Exercise goal:
The lines needed are those below that contain the word "plus"; copy each one.

─── Data shown ───

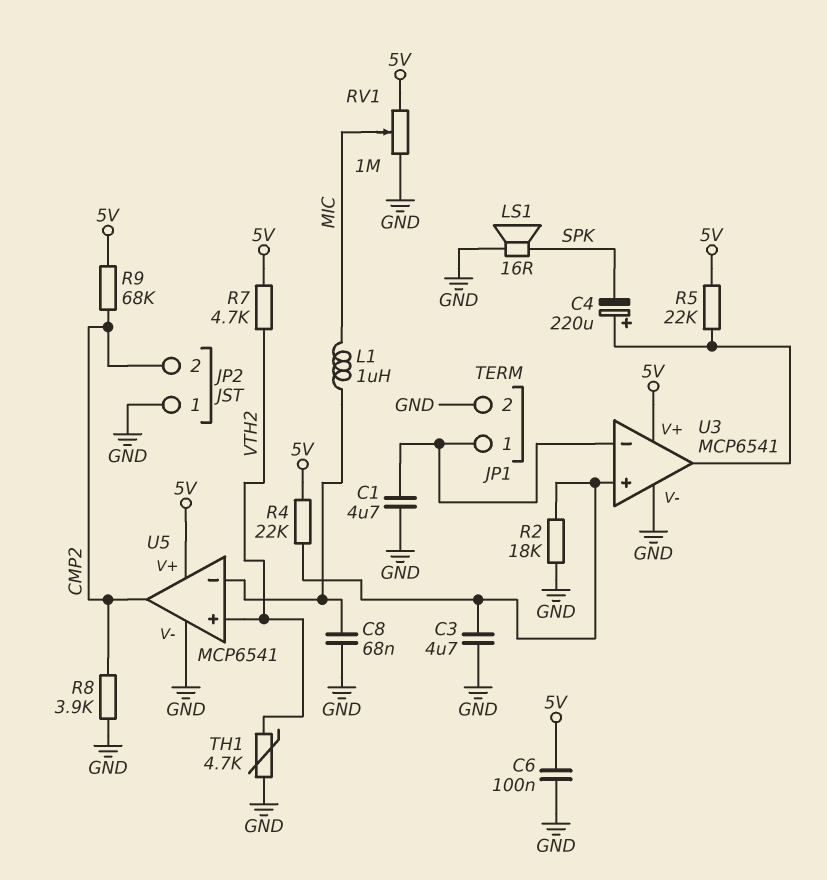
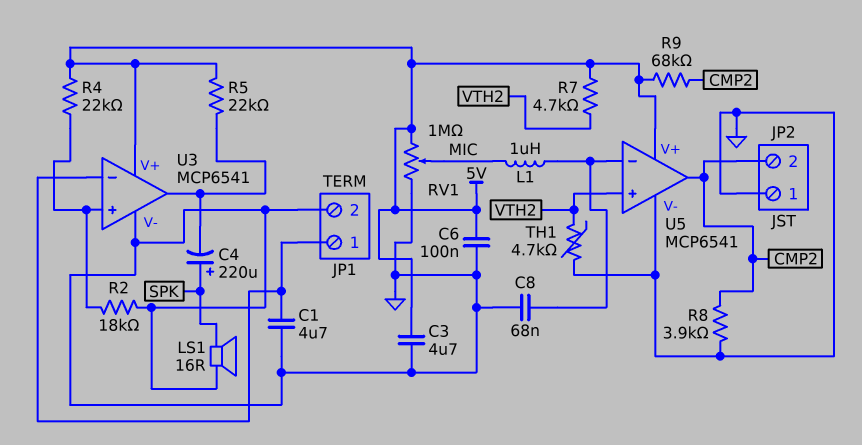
C3: 4.7uF (GND, U3/in+) -> 4.7uF (5V, GND)
C4: 220uF (plus U3/out, minus SPK) -> 220uF (plus SPK, minus U3/out)

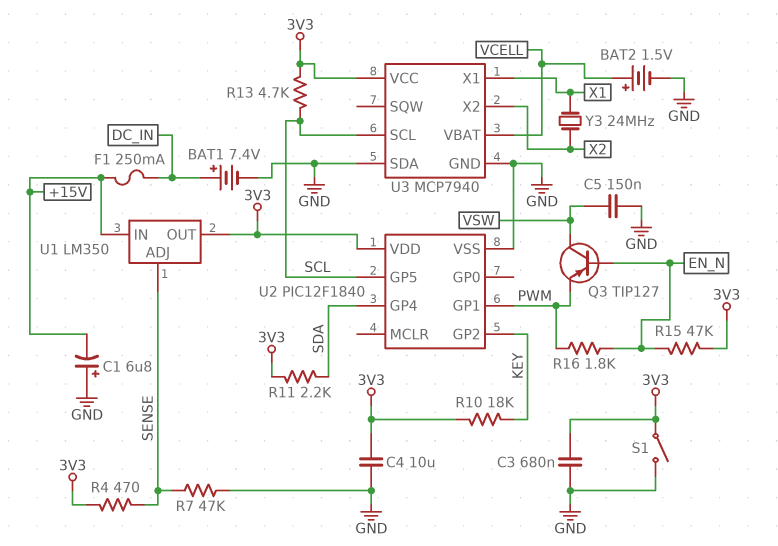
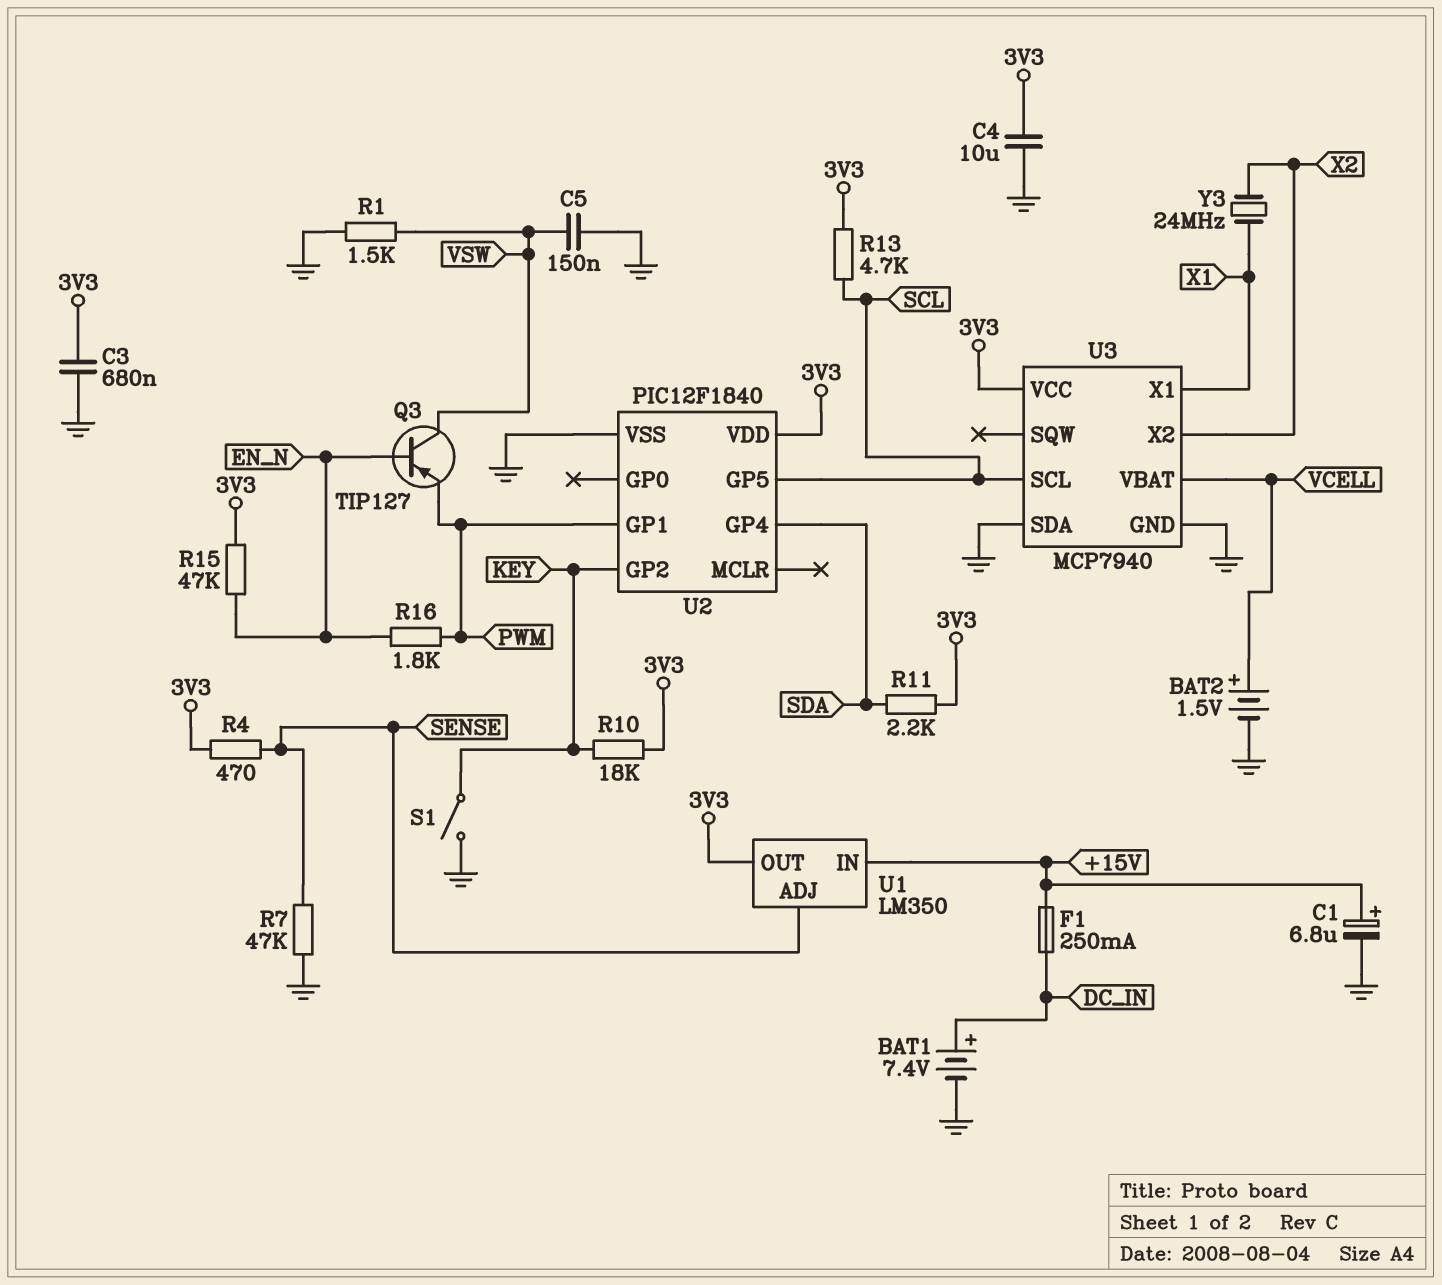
C1: 6.8uF (plus GND, minus +15V) -> 6.8uF (plus +15V, minus GND)
R1: none -> 1.5k (GND, VSW)
S1: switch (3V3, GND) -> switch (GND, KEY)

───

Exercise result:
C4: 220uF (plus U3/out, minus SPK) -> 220uF (plus SPK, minus U3/out)
C1: 6.8uF (plus GND, minus +15V) -> 6.8uF (plus +15V, minus GND)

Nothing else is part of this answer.